*** ENTRIES SUPPLIED ***
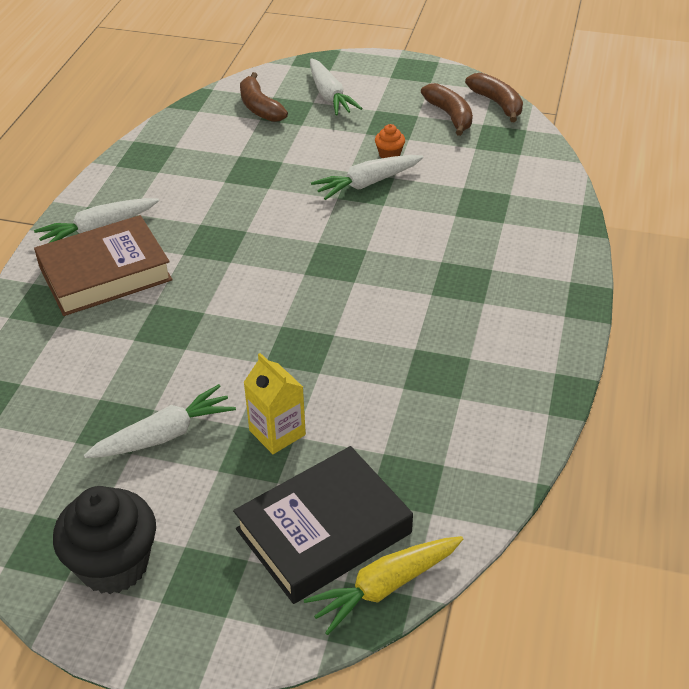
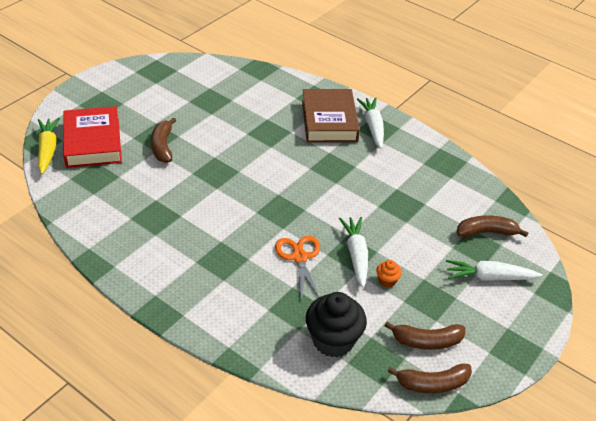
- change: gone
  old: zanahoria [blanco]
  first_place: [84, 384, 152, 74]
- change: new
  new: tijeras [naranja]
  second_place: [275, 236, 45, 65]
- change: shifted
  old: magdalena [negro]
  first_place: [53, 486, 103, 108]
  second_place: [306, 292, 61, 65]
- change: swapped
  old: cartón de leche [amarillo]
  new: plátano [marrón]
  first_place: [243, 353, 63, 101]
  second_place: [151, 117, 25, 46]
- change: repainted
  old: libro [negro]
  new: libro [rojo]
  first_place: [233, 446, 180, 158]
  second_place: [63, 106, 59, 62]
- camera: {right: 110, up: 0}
*** End of ENTRIES SUPPLIED ***
*** ENTRIES SUPPLIED ***
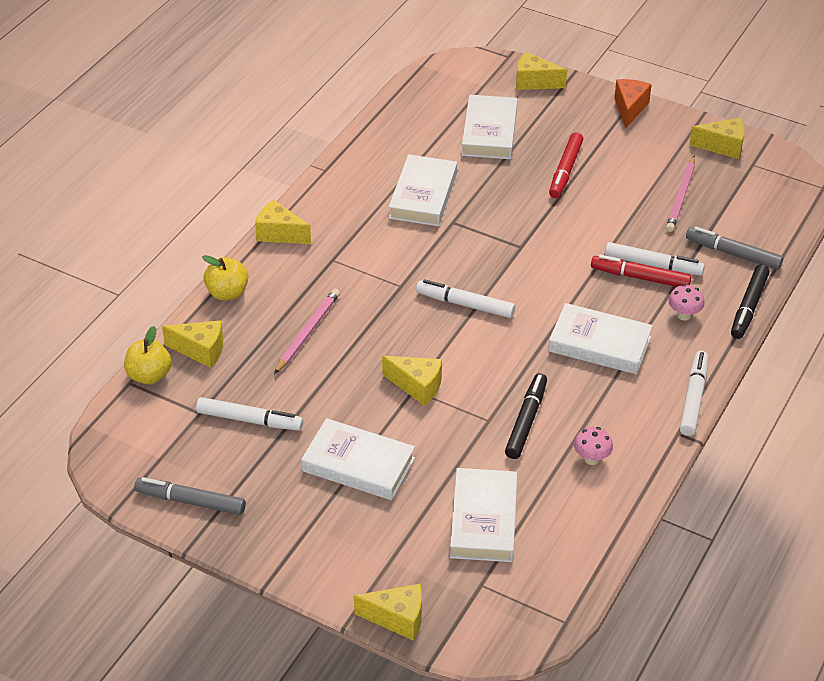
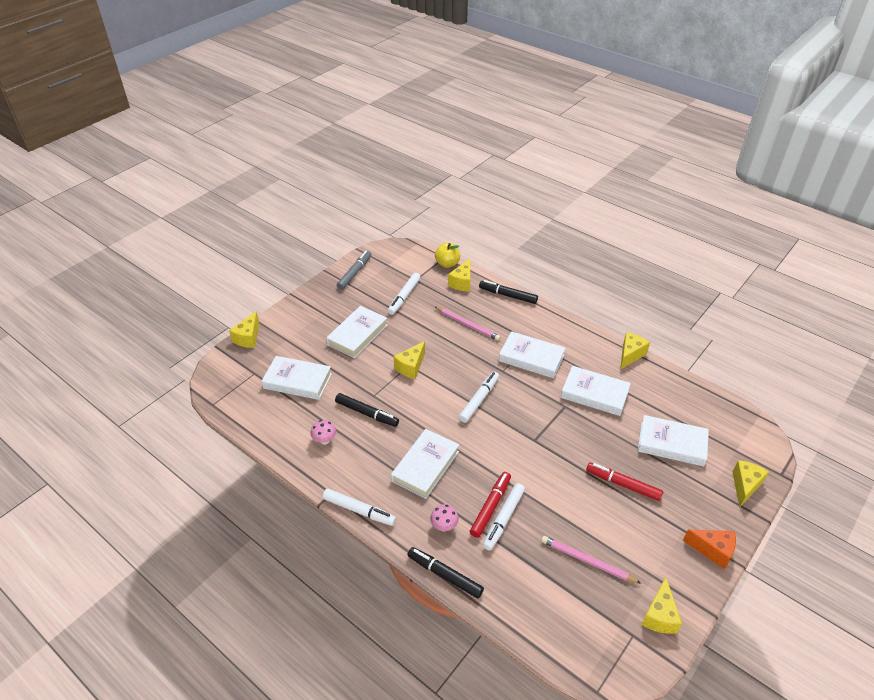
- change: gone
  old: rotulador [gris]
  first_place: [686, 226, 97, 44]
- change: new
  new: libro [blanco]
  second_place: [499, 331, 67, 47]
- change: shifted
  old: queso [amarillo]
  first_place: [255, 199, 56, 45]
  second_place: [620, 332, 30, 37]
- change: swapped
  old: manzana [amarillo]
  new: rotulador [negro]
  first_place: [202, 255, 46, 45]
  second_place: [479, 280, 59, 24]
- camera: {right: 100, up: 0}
*** End of ENTRIES SUPPLIED ***
*** ENTRIES SUPPLIED ***
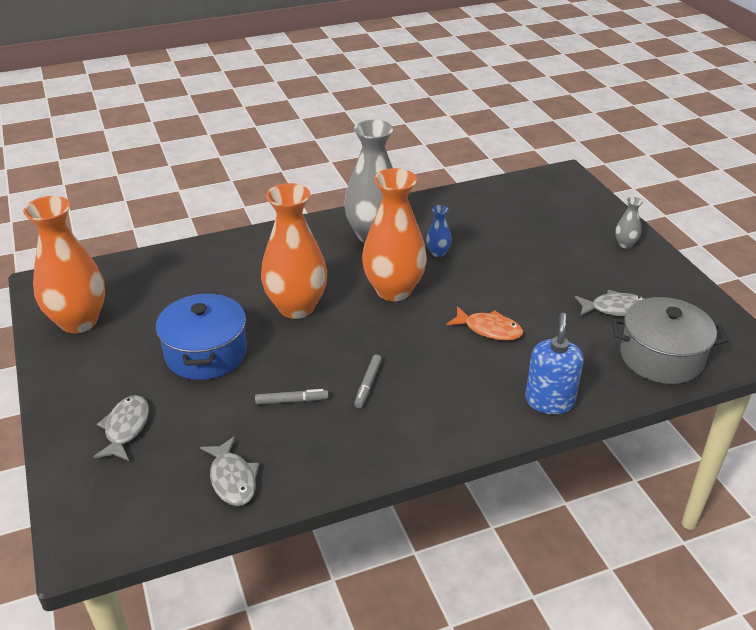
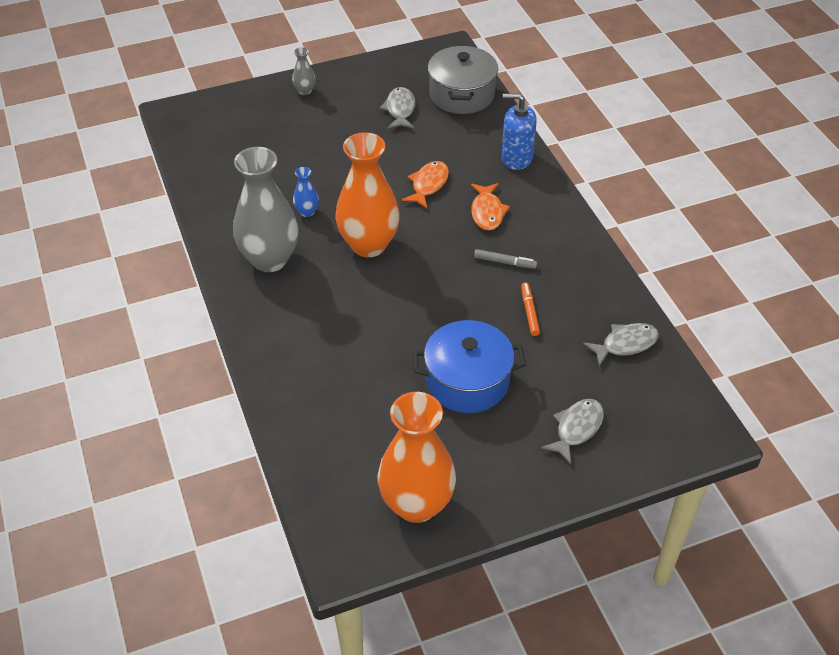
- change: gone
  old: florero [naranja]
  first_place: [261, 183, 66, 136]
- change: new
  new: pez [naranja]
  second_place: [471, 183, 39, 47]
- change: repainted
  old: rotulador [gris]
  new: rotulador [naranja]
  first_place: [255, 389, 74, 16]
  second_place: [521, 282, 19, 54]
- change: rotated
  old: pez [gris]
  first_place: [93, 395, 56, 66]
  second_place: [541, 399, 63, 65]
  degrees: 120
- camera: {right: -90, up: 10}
*** End of ENTRIES SUPPLIED ***
### TASK ITEM
Your answer should be a single number: how many lines in the preceding entries contain "amarillo".

### ANSWER TO THIS EXERCISE
3